### [EXERCISE DETAILS]
Every record here should be printed again exactly.

━━━━━━━━

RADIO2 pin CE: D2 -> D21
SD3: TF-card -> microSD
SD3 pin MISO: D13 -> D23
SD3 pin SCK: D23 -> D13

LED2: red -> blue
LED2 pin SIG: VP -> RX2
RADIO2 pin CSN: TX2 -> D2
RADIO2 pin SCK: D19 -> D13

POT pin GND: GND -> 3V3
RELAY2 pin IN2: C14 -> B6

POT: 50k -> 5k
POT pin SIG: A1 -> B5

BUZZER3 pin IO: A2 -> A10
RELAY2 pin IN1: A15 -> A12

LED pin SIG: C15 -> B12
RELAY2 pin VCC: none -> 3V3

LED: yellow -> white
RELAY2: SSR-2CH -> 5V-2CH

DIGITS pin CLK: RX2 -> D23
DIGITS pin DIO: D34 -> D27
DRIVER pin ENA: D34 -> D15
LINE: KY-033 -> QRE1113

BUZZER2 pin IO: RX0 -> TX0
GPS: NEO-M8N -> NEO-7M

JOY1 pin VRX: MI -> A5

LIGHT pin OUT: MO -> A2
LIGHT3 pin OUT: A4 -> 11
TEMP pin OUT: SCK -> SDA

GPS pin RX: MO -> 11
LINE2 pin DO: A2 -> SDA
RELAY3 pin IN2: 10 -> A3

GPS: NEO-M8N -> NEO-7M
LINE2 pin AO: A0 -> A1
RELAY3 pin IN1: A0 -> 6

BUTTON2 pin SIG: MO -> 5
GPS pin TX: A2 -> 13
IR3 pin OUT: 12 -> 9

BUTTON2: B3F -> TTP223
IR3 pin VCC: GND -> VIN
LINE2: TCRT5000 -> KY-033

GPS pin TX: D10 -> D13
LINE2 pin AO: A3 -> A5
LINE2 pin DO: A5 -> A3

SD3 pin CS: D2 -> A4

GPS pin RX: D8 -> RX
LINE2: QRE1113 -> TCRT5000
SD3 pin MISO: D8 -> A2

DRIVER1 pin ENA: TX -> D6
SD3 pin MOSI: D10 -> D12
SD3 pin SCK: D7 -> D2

━━━━━━━━

### [EXERCISE SOLUTION]
RADIO2 pin CE: D2 -> D21
SD3: TF-card -> microSD
SD3 pin MISO: D13 -> D23
SD3 pin SCK: D23 -> D13

LED2: red -> blue
LED2 pin SIG: VP -> RX2
RADIO2 pin CSN: TX2 -> D2
RADIO2 pin SCK: D19 -> D13

POT pin GND: GND -> 3V3
RELAY2 pin IN2: C14 -> B6

POT: 50k -> 5k
POT pin SIG: A1 -> B5

BUZZER3 pin IO: A2 -> A10
RELAY2 pin IN1: A15 -> A12

LED pin SIG: C15 -> B12
RELAY2 pin VCC: none -> 3V3

LED: yellow -> white
RELAY2: SSR-2CH -> 5V-2CH

DIGITS pin CLK: RX2 -> D23
DIGITS pin DIO: D34 -> D27
DRIVER pin ENA: D34 -> D15
LINE: KY-033 -> QRE1113

BUZZER2 pin IO: RX0 -> TX0
GPS: NEO-M8N -> NEO-7M

JOY1 pin VRX: MI -> A5

LIGHT pin OUT: MO -> A2
LIGHT3 pin OUT: A4 -> 11
TEMP pin OUT: SCK -> SDA

GPS pin RX: MO -> 11
LINE2 pin DO: A2 -> SDA
RELAY3 pin IN2: 10 -> A3

GPS: NEO-M8N -> NEO-7M
LINE2 pin AO: A0 -> A1
RELAY3 pin IN1: A0 -> 6

BUTTON2 pin SIG: MO -> 5
GPS pin TX: A2 -> 13
IR3 pin OUT: 12 -> 9

BUTTON2: B3F -> TTP223
IR3 pin VCC: GND -> VIN
LINE2: TCRT5000 -> KY-033

GPS pin TX: D10 -> D13
LINE2 pin AO: A3 -> A5
LINE2 pin DO: A5 -> A3

SD3 pin CS: D2 -> A4

GPS pin RX: D8 -> RX
LINE2: QRE1113 -> TCRT5000
SD3 pin MISO: D8 -> A2

DRIVER1 pin ENA: TX -> D6
SD3 pin MOSI: D10 -> D12
SD3 pin SCK: D7 -> D2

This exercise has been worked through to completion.